--- Data listing Enclosed Below ---
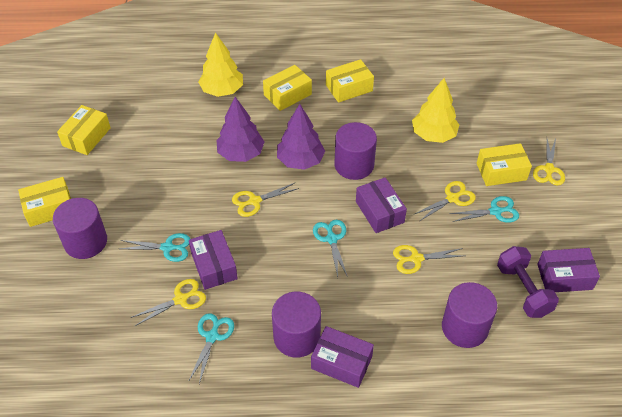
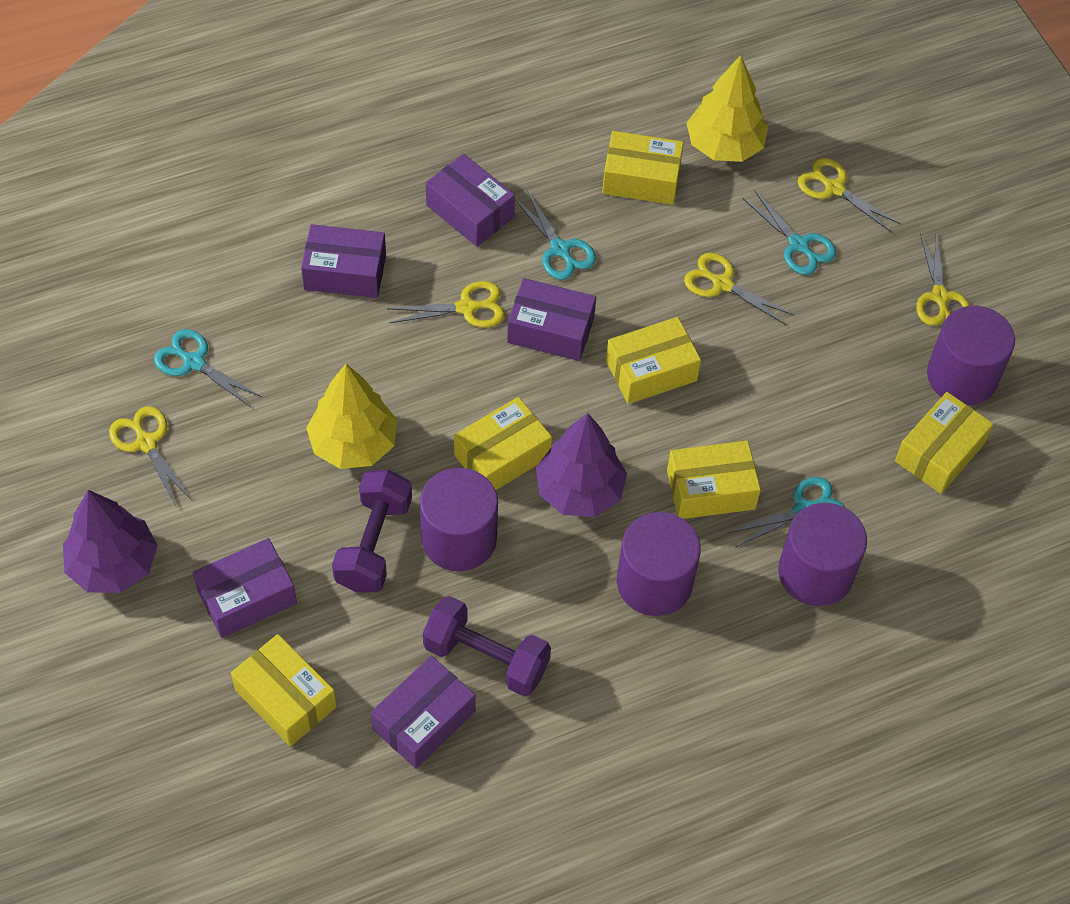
purple box: 4 -> 5
purple dumbbell: 1 -> 2
yellow box: 5 -> 6

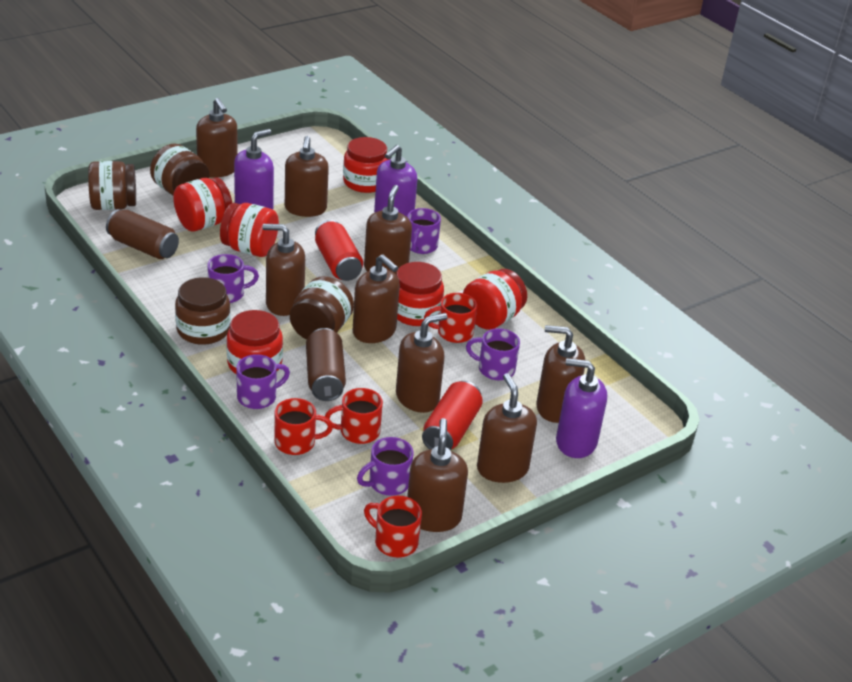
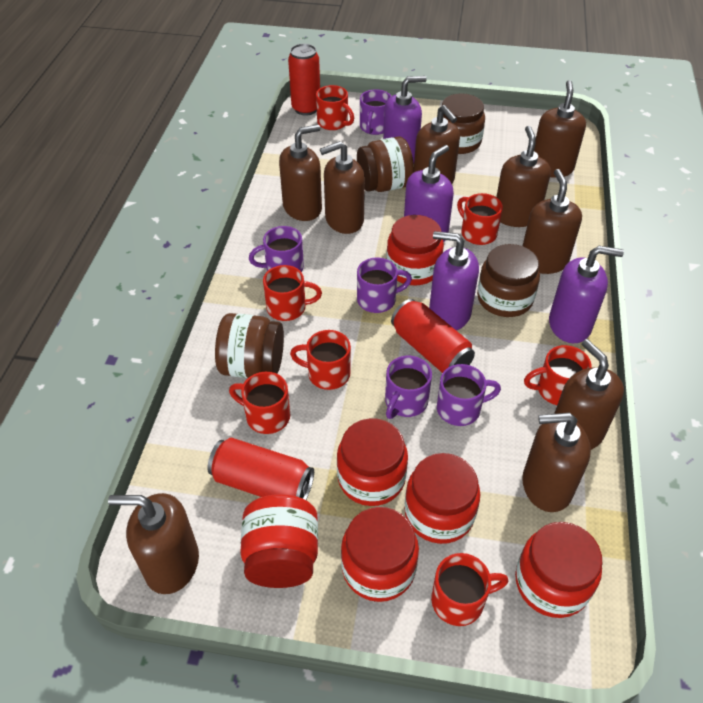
brown can: 2 -> 0
purple soap dispenser: 3 -> 4
red can: 2 -> 3
red mug: 4 -> 7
--- End of Enclosed Data listing ---
Transcribe exactly, and only, the lines from the line with "yellow box: 5 -> 6" through the last line of the records, inclusive; the pictures do not belong in the copy.

- [Written response]:
yellow box: 5 -> 6

brown can: 2 -> 0
purple soap dispenser: 3 -> 4
red can: 2 -> 3
red mug: 4 -> 7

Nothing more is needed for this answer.